INFORMATION:
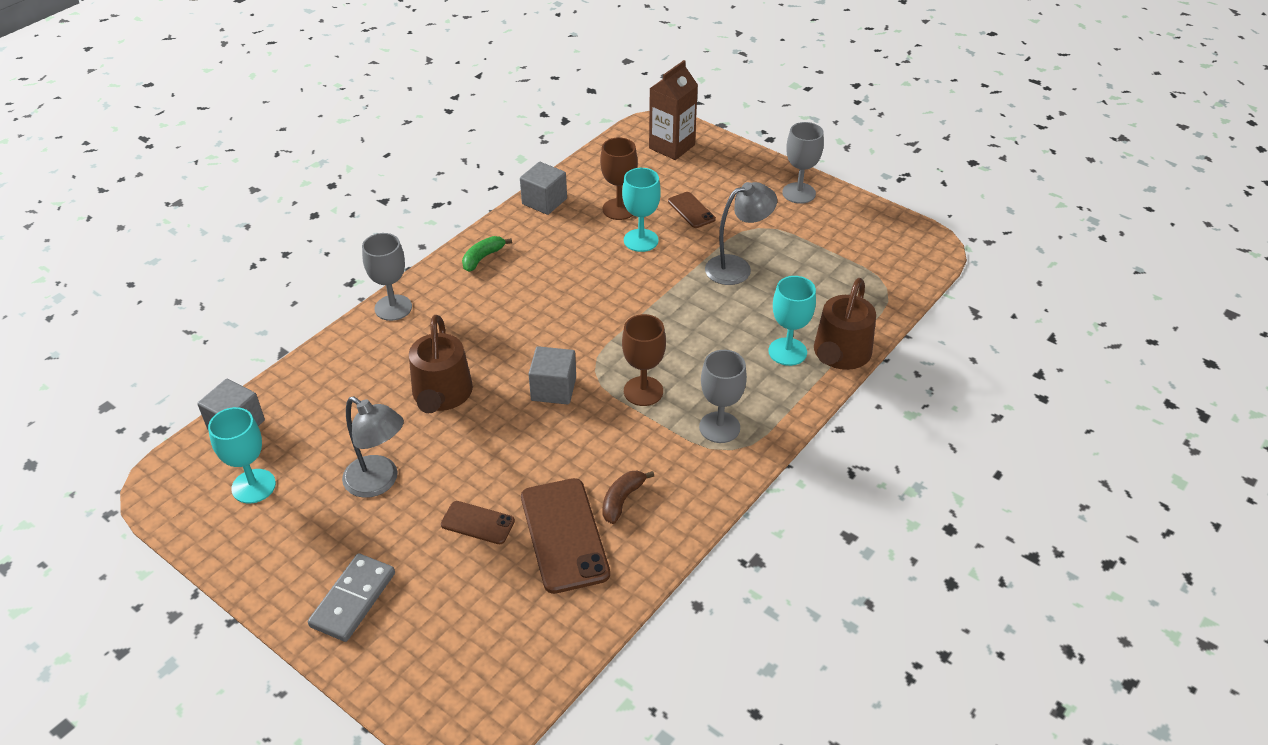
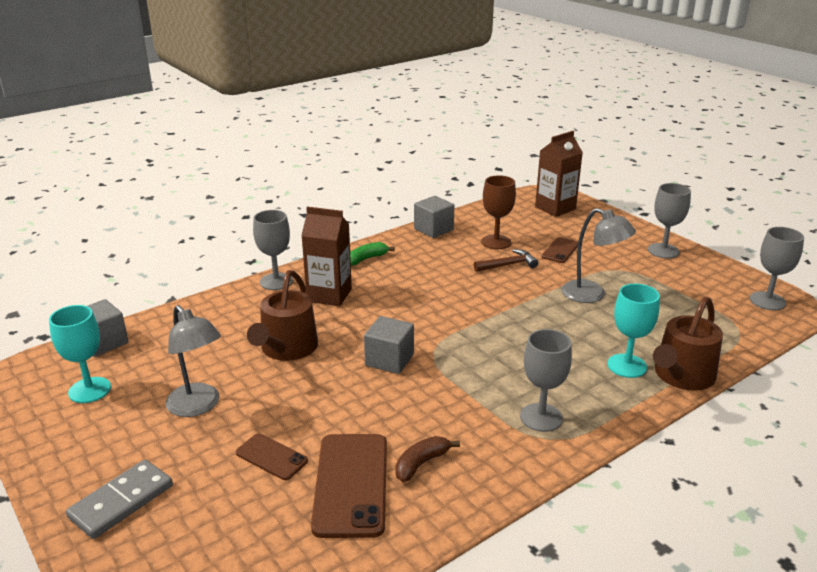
camera: 15 degrees right, 15 degrees down
(460, 316) = (329, 295): none -> brown carton
(641, 240) = (508, 265): turquoise goblet -> brown hammer
(643, 391) = (473, 375): brown goblet -> none
(691, 210) = (560, 250): brown phone -> brown phone turned 45 degrees clockwise
(737, 267) = (592, 295): grey lamp -> grey lamp turned 45 degrees clockwise
(909, 245) = (767, 301): none -> grey goblet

WORK TO BE COMPLETED:
Respond with the lines above, from the one that holds "(641, 240) = (508, 265): turquoise" to the end of the listing, each repeated exactly, and with no other material.

YOUR SOLUTION:
(641, 240) = (508, 265): turquoise goblet -> brown hammer
(643, 391) = (473, 375): brown goblet -> none
(691, 210) = (560, 250): brown phone -> brown phone turned 45 degrees clockwise
(737, 267) = (592, 295): grey lamp -> grey lamp turned 45 degrees clockwise
(909, 245) = (767, 301): none -> grey goblet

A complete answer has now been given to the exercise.